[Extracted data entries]
────────

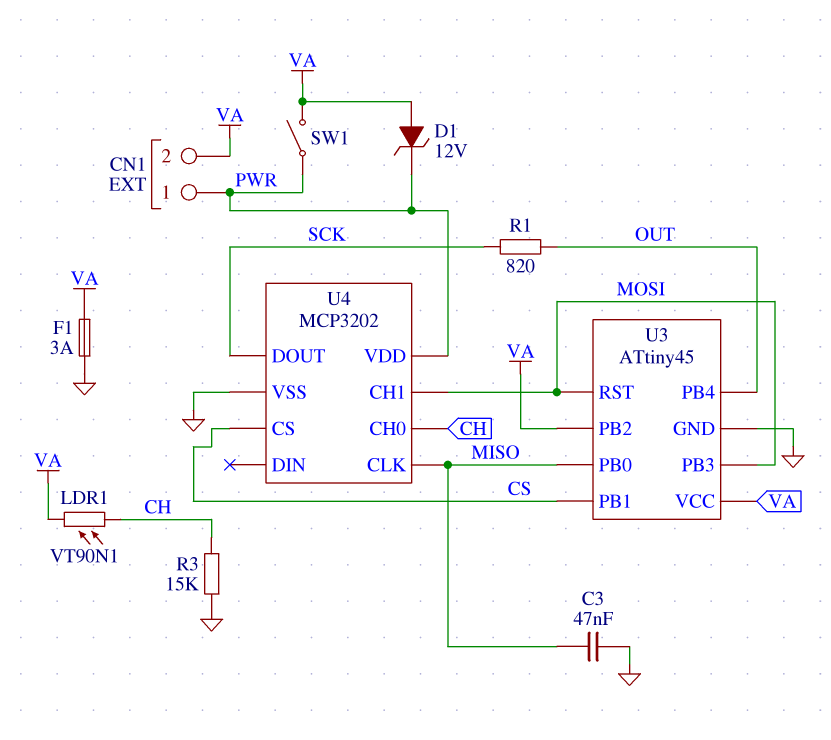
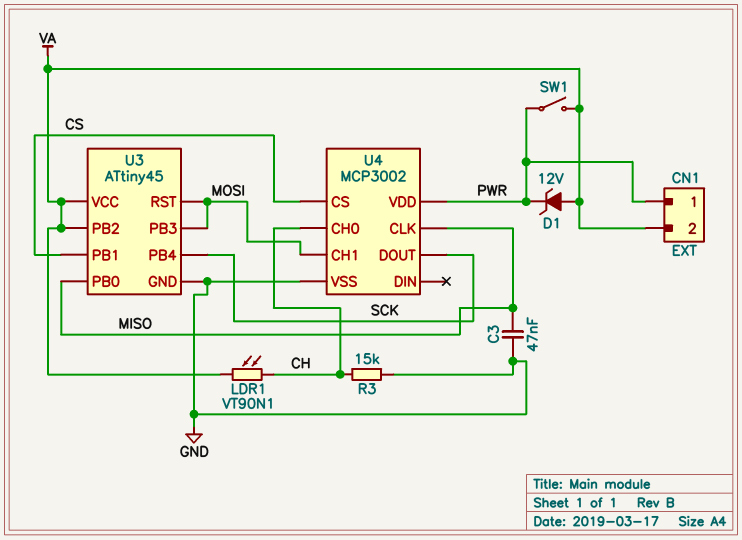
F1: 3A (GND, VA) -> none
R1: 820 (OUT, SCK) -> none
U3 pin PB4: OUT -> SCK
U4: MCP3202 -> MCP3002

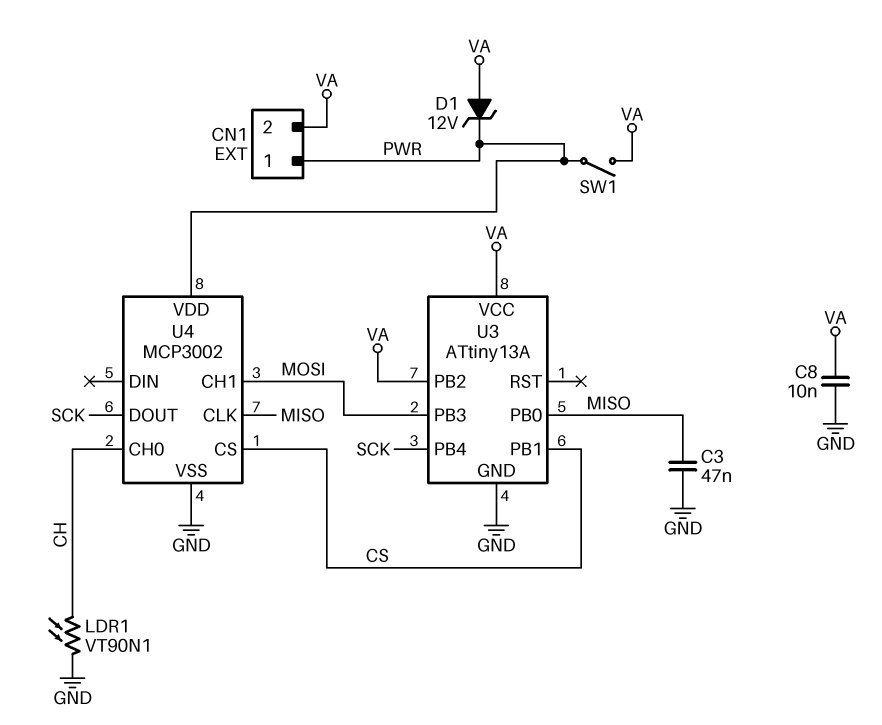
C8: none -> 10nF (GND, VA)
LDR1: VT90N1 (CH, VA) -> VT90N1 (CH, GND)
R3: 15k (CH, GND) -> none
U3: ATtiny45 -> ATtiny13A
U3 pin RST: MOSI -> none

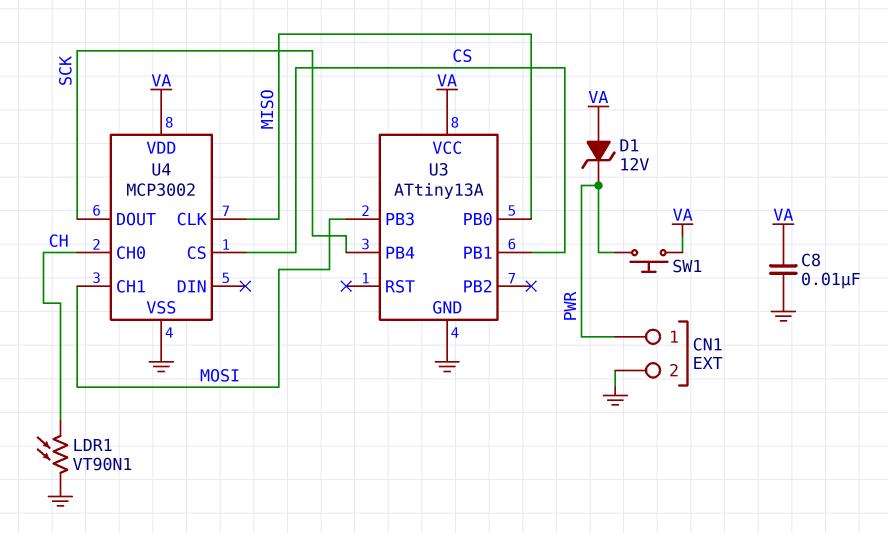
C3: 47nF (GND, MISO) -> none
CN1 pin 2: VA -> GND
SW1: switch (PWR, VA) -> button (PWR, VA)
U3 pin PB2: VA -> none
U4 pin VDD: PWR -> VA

────────

A word-for-word repetition of the data above, without pictures, is the expected answer.

F1: 3A (GND, VA) -> none
R1: 820 (OUT, SCK) -> none
U3 pin PB4: OUT -> SCK
U4: MCP3202 -> MCP3002

C8: none -> 10nF (GND, VA)
LDR1: VT90N1 (CH, VA) -> VT90N1 (CH, GND)
R3: 15k (CH, GND) -> none
U3: ATtiny45 -> ATtiny13A
U3 pin RST: MOSI -> none

C3: 47nF (GND, MISO) -> none
CN1 pin 2: VA -> GND
SW1: switch (PWR, VA) -> button (PWR, VA)
U3 pin PB2: VA -> none
U4 pin VDD: PWR -> VA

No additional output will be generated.